● WHAT YOU WILL DO: From the data below, copy out every line in which the word "cone" occurs.

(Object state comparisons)
Content starts
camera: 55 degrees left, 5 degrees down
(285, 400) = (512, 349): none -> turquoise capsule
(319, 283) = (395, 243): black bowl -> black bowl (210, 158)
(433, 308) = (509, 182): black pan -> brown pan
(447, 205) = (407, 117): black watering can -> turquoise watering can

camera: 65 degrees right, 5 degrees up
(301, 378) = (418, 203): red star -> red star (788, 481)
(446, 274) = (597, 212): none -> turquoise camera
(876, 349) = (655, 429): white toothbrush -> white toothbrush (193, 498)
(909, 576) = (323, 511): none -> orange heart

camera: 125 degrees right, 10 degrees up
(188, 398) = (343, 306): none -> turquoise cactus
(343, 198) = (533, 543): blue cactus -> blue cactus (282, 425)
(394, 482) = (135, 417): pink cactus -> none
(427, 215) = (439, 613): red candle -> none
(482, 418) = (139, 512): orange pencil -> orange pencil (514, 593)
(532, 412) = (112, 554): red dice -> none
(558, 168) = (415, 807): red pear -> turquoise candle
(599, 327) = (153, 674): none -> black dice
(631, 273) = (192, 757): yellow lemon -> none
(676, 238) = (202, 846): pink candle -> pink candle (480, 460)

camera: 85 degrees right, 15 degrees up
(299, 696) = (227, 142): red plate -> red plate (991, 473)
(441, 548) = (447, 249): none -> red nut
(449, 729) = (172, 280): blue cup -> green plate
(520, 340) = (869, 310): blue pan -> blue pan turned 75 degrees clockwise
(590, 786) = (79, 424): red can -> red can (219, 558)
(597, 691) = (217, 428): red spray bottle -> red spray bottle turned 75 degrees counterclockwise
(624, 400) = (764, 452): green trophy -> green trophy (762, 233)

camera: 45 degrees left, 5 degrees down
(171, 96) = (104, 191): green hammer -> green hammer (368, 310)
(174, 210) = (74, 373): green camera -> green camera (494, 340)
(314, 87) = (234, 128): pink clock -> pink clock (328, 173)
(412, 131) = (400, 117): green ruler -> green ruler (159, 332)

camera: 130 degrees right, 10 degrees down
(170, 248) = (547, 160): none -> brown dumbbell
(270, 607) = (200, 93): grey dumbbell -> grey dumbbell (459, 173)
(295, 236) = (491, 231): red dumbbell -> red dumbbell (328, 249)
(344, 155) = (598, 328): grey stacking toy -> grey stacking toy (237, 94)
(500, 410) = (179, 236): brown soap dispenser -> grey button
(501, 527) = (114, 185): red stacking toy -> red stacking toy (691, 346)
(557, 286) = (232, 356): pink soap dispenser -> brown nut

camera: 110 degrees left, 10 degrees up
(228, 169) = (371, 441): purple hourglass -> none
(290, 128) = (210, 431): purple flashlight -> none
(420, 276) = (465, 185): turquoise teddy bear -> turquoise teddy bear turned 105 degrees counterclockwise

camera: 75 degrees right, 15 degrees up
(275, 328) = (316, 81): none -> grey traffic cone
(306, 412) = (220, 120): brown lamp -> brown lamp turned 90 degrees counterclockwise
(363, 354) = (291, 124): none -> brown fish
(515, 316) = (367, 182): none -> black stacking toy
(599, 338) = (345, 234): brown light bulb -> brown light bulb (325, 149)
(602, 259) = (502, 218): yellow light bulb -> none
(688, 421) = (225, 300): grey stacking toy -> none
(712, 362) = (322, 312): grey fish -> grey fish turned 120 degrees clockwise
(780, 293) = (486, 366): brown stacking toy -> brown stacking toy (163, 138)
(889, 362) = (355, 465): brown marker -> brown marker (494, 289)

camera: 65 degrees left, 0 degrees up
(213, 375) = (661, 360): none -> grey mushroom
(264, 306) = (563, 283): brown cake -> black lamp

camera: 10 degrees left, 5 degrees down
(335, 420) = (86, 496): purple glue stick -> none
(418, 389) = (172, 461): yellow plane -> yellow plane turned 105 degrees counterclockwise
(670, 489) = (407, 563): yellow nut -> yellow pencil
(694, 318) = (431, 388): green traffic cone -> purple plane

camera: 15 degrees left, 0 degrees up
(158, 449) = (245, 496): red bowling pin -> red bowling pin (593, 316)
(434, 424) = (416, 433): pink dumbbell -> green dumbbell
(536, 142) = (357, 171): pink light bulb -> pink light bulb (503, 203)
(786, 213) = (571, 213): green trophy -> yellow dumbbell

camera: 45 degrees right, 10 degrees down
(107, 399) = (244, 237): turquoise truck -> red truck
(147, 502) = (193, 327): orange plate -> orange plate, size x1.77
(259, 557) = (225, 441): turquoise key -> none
Content ends
● ANSWER SECTION:
(275, 328) = (316, 81): none -> grey traffic cone
(694, 318) = (431, 388): green traffic cone -> purple plane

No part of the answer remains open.